··· Data records ···
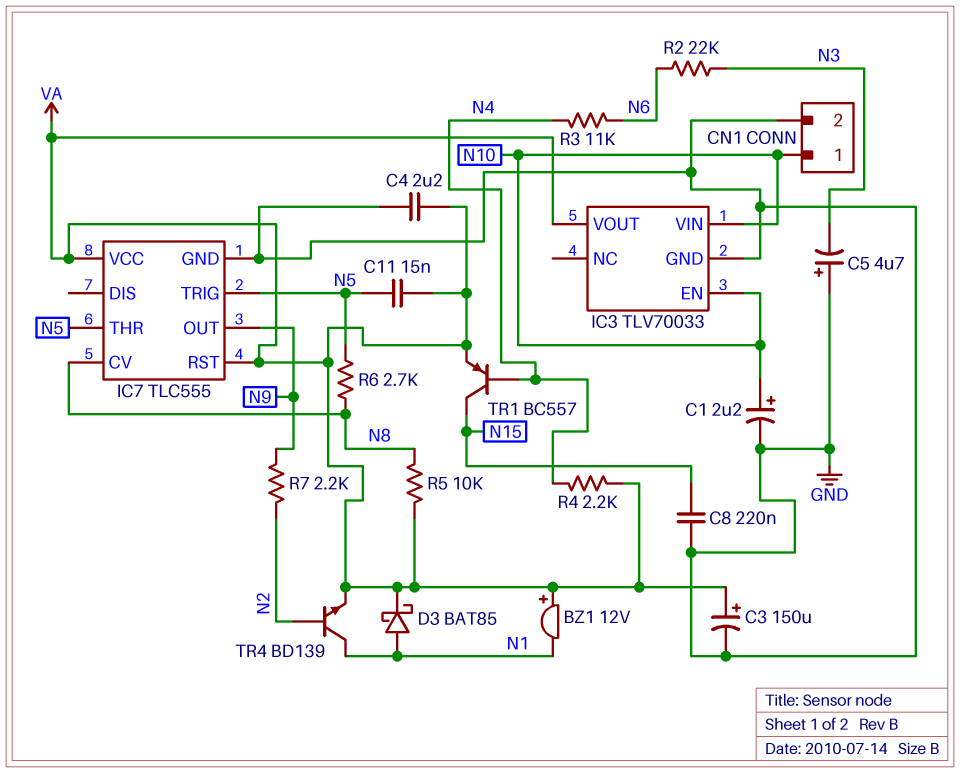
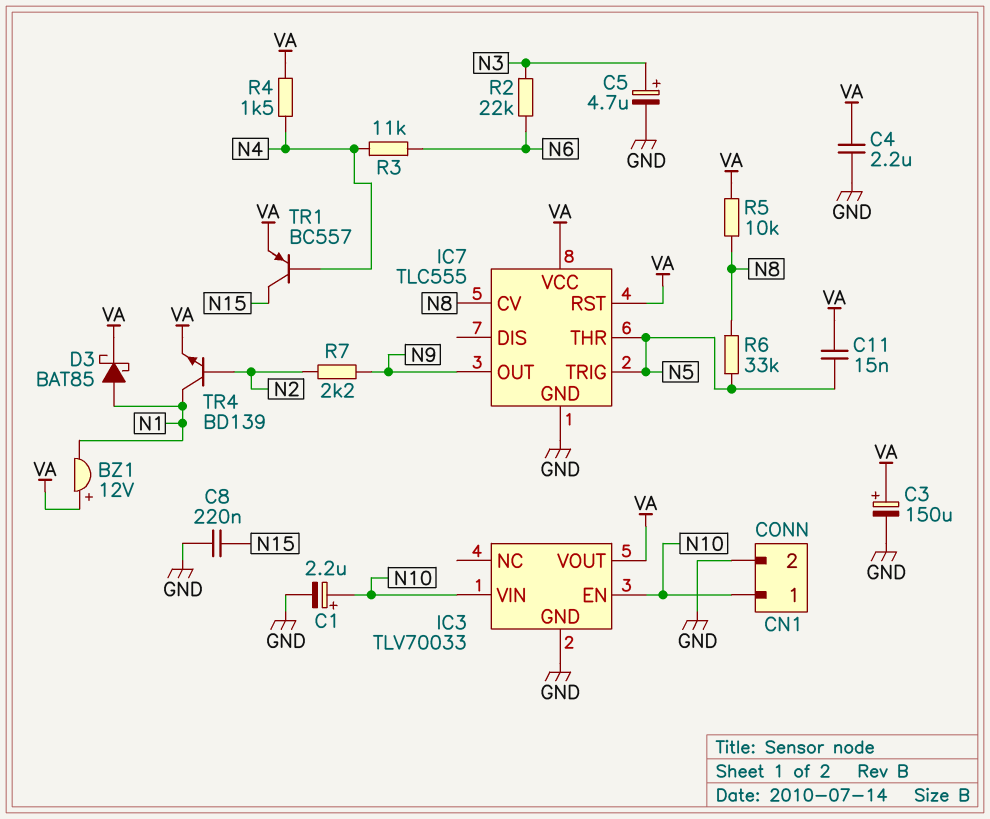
C5: 4.7uF (plus GND, minus N3) -> 4.7uF (plus N3, minus GND)
R4: 2.2k (N4, VA) -> 1.5k (N4, VA)
R6: 2.7k (N5, N8) -> 33k (N5, N8)

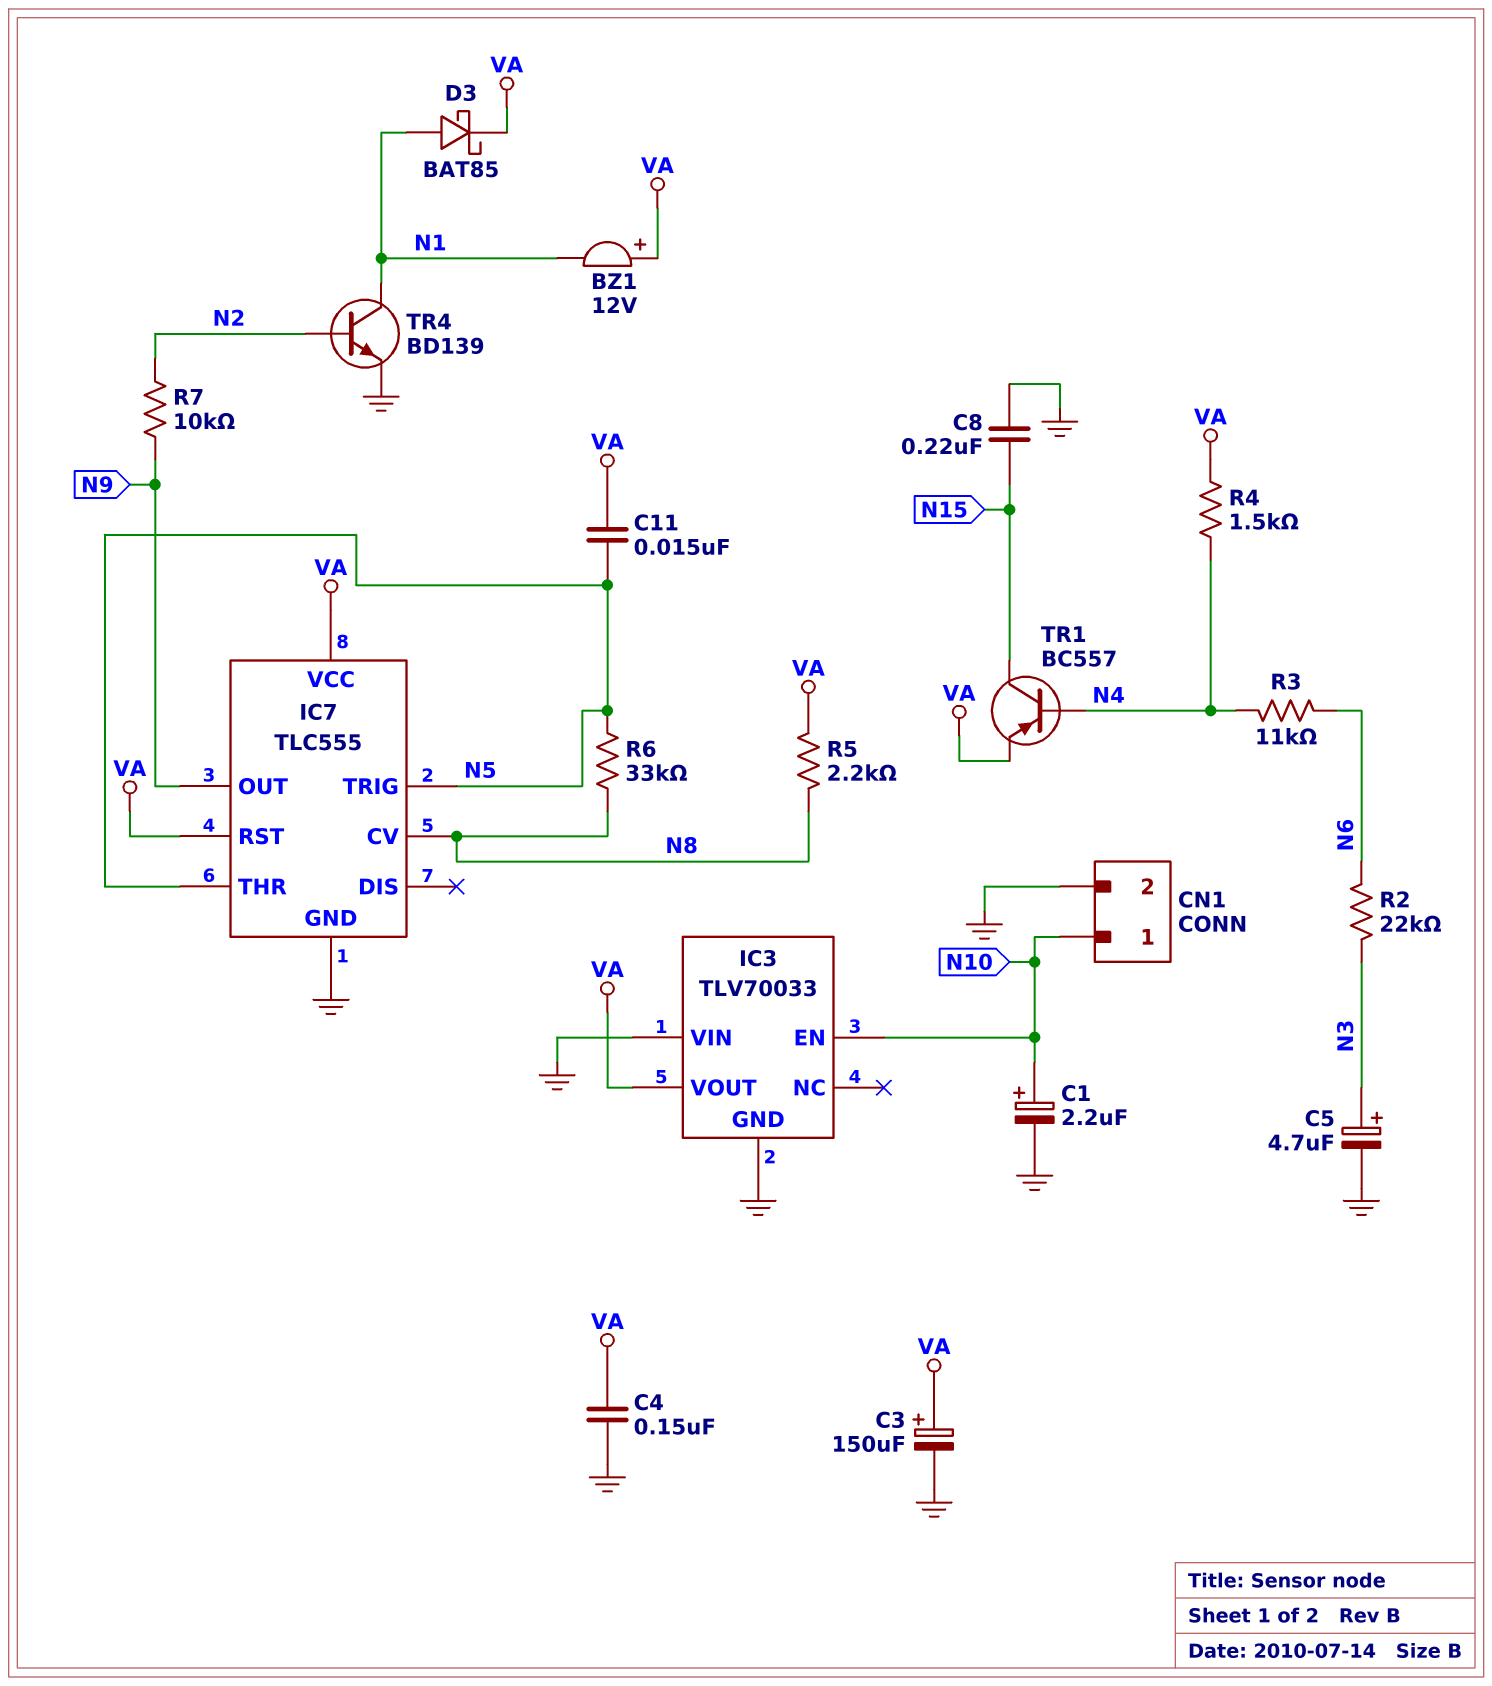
C4: 2.2uF (GND, VA) -> 150nF (GND, VA)
IC3 pin VIN: N10 -> GND
R5: 10k (N8, VA) -> 2.2k (N8, VA)
R7: 2.2k (N2, N9) -> 10k (N2, N9)
TR4: NPN BD139 (B N2, C N1, E VA) -> NPN BD139 (B N2, C N1, E GND)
···
## Exercise directions
From the line containing "R4: 2.2k (N4, VA) -> 1.5k (N4, VA)" to the final line of the entries, both included, transcribe every line exactly, omit the pictures, and add nothing more.

## Written response
R4: 2.2k (N4, VA) -> 1.5k (N4, VA)
R6: 2.7k (N5, N8) -> 33k (N5, N8)

C4: 2.2uF (GND, VA) -> 150nF (GND, VA)
IC3 pin VIN: N10 -> GND
R5: 10k (N8, VA) -> 2.2k (N8, VA)
R7: 2.2k (N2, N9) -> 10k (N2, N9)
TR4: NPN BD139 (B N2, C N1, E VA) -> NPN BD139 (B N2, C N1, E GND)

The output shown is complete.